Data entries:
============================================================
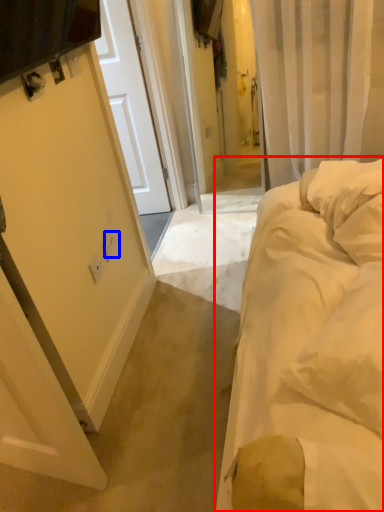
Question: Which object appears farthest to the camera in this image, bed (highlighted by a red box) or electric outlet (highlighted by a blue box)?

Choices:
 (A) bed
 (B) electric outlet

Answer: (B)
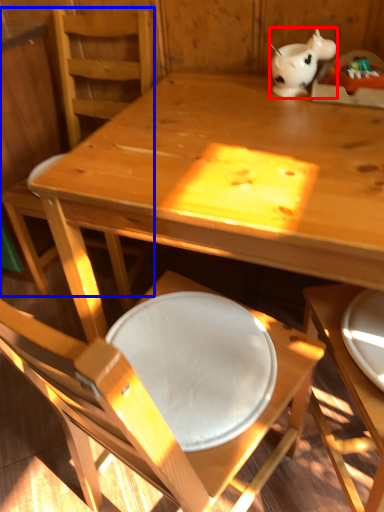
Question: Among these objects, which one is nearest to the camera, tableware (highlighted by a red box) or chair (highlighted by a blue box)?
============================================================
STATED PROBLEM » Put the lines of the data entries, starting at the beginning and ending at the line that contains "Answer: (B)", into a JSON list of strings with one string per line. Skip blank lines and leave the pictures out.

RESULT OF THE EXERCISE »
[
  "Question: Which object appears farthest to the camera in this image, bed (highlighted by a red box) or electric outlet (highlighted by a blue box)?",
  "Choices:",
  " (A) bed",
  " (B) electric outlet",
  "Answer: (B)"
]